* **Data under study**:
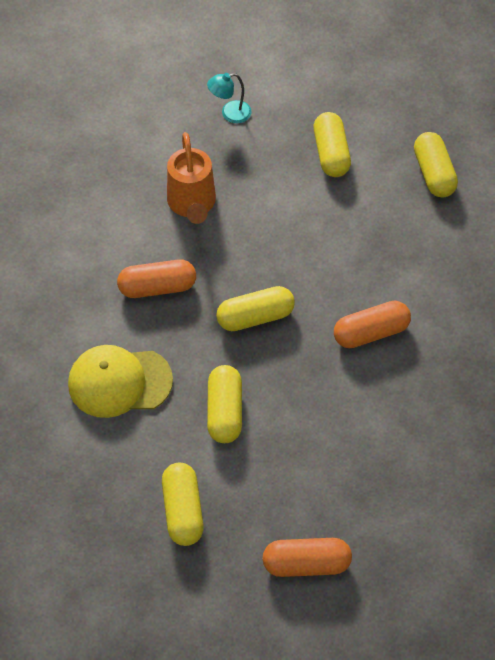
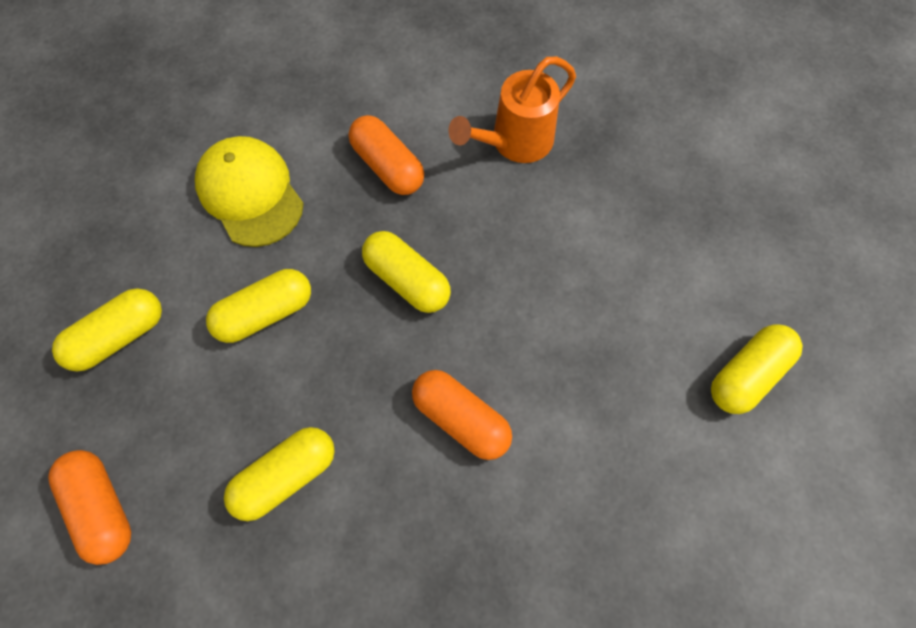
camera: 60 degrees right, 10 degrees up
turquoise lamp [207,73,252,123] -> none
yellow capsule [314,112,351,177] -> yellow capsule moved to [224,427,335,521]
...
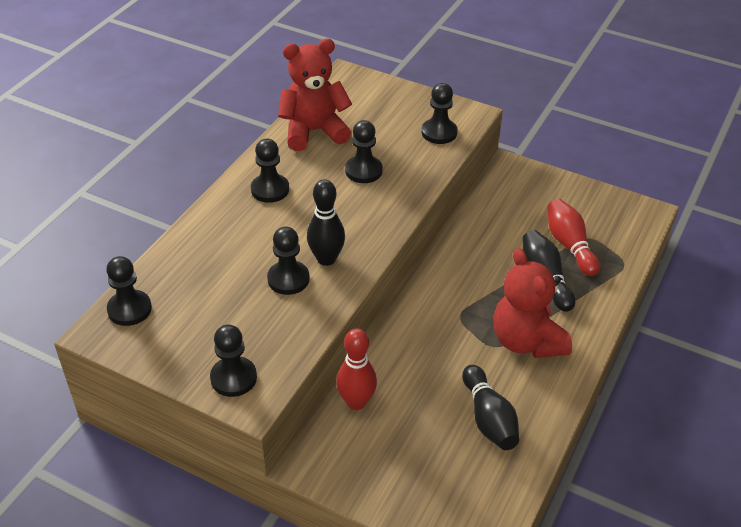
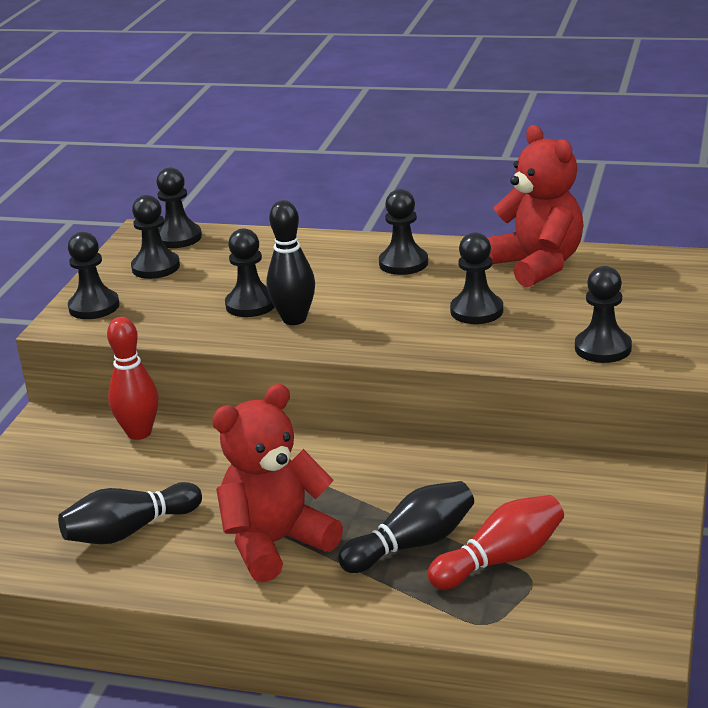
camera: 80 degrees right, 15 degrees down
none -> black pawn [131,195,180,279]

* **Assigned task**: All that belongs in your answer is the stretch of entries above from the line with "camera: 60 degrees right, 10 degrees up" through the line with "yellow capsule [314,112,351,177]", printed exactly.

* **Answer to the problem**:
camera: 60 degrees right, 10 degrees up
turquoise lamp [207,73,252,123] -> none
yellow capsule [314,112,351,177] -> yellow capsule moved to [224,427,335,521]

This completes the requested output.